::: Exercise materials :::

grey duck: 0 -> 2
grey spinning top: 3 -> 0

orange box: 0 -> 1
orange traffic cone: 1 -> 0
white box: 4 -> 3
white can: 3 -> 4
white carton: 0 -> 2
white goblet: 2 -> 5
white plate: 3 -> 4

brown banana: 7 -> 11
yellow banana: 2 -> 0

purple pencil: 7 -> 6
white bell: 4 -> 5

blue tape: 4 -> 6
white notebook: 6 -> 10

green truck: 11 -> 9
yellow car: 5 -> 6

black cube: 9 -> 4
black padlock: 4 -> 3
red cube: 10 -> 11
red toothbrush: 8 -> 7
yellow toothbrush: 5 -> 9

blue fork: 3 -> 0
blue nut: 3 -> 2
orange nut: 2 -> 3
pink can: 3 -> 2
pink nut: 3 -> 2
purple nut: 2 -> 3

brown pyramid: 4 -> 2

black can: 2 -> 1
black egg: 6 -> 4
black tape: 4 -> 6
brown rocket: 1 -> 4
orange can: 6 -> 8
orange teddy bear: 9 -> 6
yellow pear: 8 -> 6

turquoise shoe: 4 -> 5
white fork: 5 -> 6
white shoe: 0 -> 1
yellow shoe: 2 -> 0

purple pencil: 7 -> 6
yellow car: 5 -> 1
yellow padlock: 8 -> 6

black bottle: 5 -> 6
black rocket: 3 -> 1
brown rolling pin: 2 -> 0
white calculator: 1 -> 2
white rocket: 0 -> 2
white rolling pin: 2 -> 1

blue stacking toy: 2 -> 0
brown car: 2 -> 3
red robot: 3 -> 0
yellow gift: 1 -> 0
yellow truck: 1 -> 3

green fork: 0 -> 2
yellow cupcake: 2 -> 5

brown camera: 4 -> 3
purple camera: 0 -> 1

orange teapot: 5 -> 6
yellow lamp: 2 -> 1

:::

# Exercise
Repeat exactly the lines of the data from the first one through the line with "blue tape: 4 -> 6", both of them included.

# Solved problem
grey duck: 0 -> 2
grey spinning top: 3 -> 0

orange box: 0 -> 1
orange traffic cone: 1 -> 0
white box: 4 -> 3
white can: 3 -> 4
white carton: 0 -> 2
white goblet: 2 -> 5
white plate: 3 -> 4

brown banana: 7 -> 11
yellow banana: 2 -> 0

purple pencil: 7 -> 6
white bell: 4 -> 5

blue tape: 4 -> 6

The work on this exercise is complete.